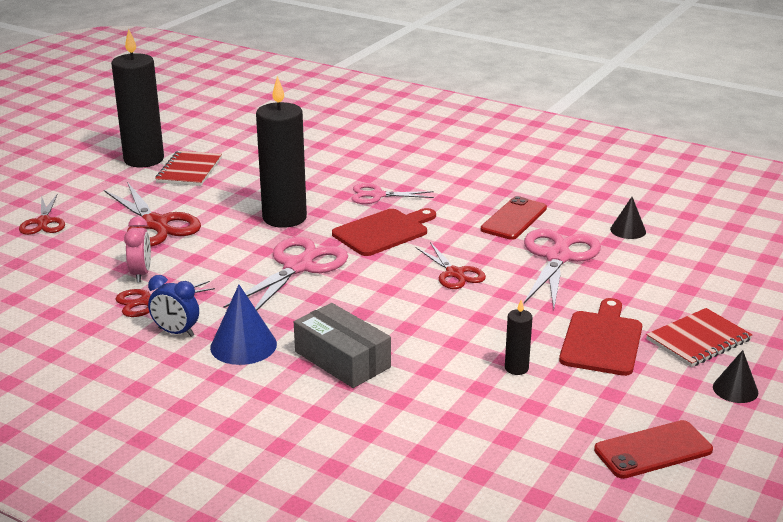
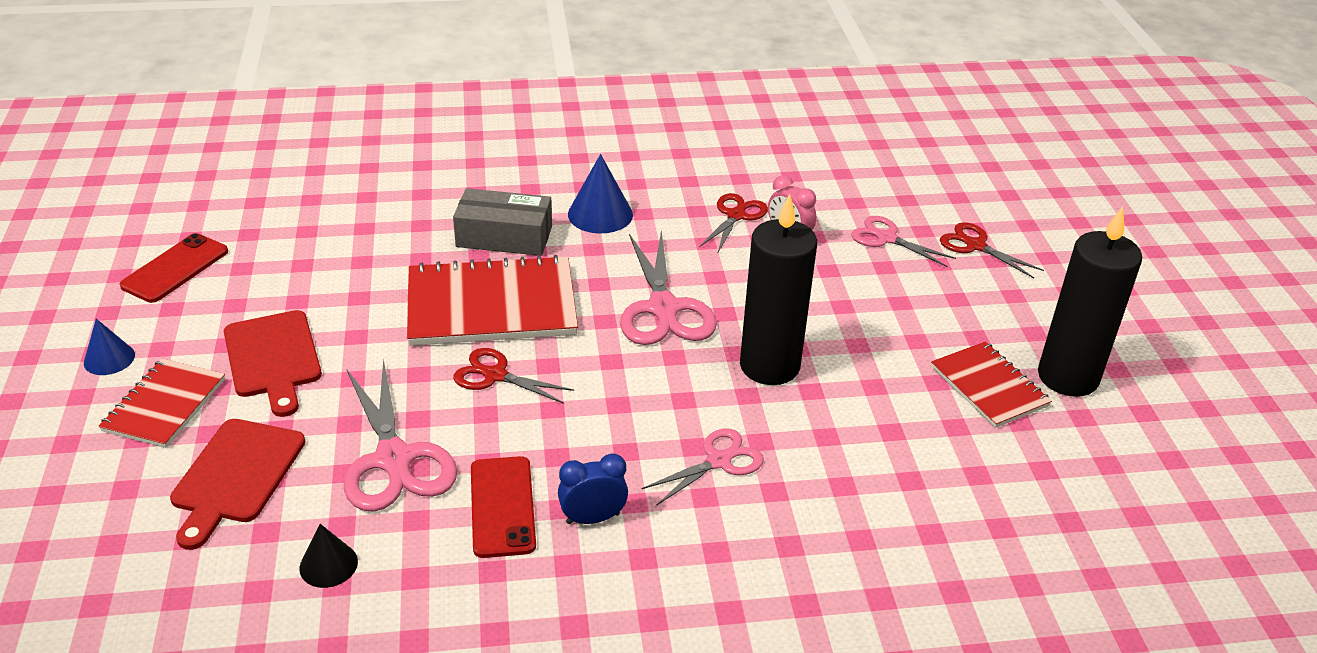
camera: 140 degrees right, 10 degrees up
red scissors [104,182,201,246] -> none
blue clock [148,275,199,337] -> blue clock moved to [558,453,628,524]
red cutting board [332,208,436,256] -> red cutting board moved to [170,419,306,550]
black candle [505,300,533,375] -> none
black cone [713,350,758,403] -> blue cone [84,319,135,375]
none -> red notebook [407,255,578,346]
none -> pink scissors [851,216,956,267]

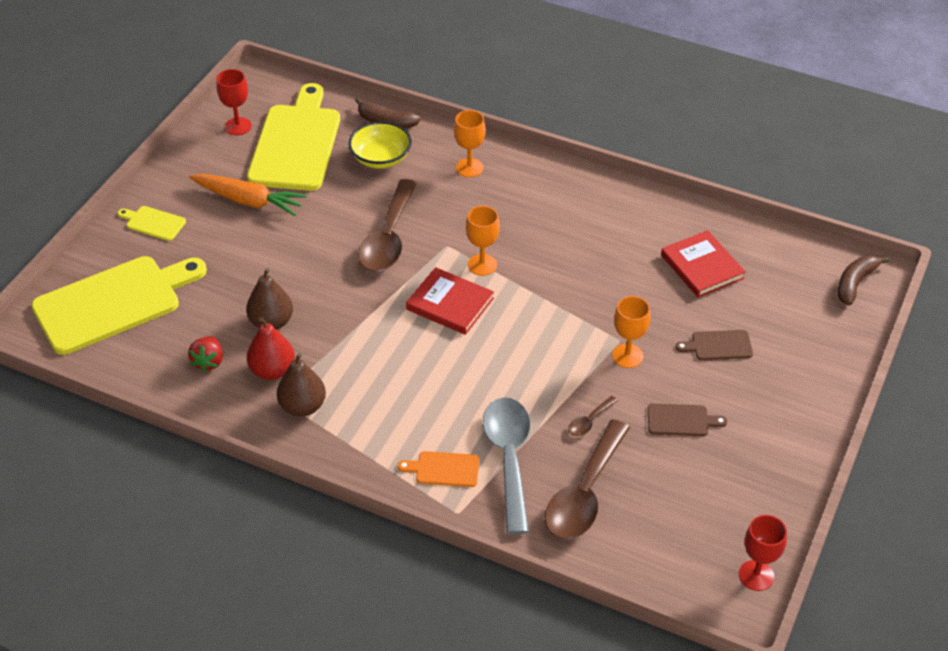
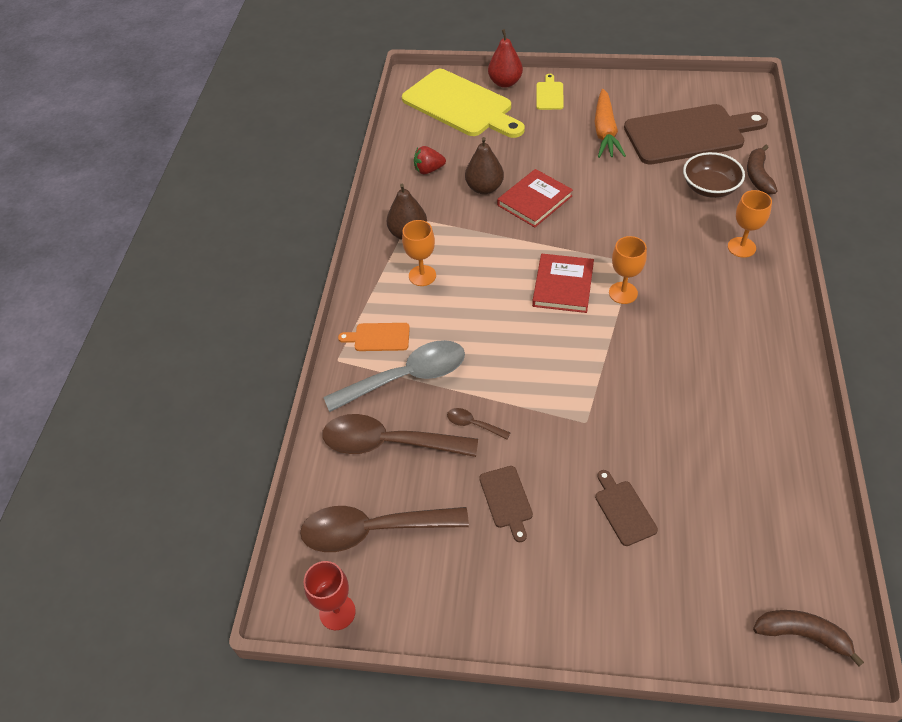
camera: 75 degrees right, 5 degrees up
red goblet [217,69,252,135] -> none
yellow cutting board [247,83,340,191] -> brown cutting board [624,104,768,165]
red pear [247,317,295,380] -> red pear moved to [488,29,523,88]
yellow bowl [348,121,412,169] -> brown bowl [683,152,745,198]
brown spoon [358,179,417,271] -> brown spoon moved to [300,506,469,552]
orange cutting board [398,451,479,487] -> orange cutting board turned 75 degrees counterclockwise [338,323,410,351]
orange goblet [612,296,651,368] -> orange goblet moved to [402,220,436,286]
red book [661,230,746,298] -> red book moved to [497,169,573,227]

Task description:
Every line from the one containing "none -> red notebook [407,255,578,346]" through the end of the entries above, both included, should be extracted exactly, with pictures left out.

Written answer:
none -> red notebook [407,255,578,346]
none -> pink scissors [851,216,956,267]

camera: 75 degrees right, 5 degrees up
red goblet [217,69,252,135] -> none
yellow cutting board [247,83,340,191] -> brown cutting board [624,104,768,165]
red pear [247,317,295,380] -> red pear moved to [488,29,523,88]
yellow bowl [348,121,412,169] -> brown bowl [683,152,745,198]
brown spoon [358,179,417,271] -> brown spoon moved to [300,506,469,552]
orange cutting board [398,451,479,487] -> orange cutting board turned 75 degrees counterclockwise [338,323,410,351]
orange goblet [612,296,651,368] -> orange goblet moved to [402,220,436,286]
red book [661,230,746,298] -> red book moved to [497,169,573,227]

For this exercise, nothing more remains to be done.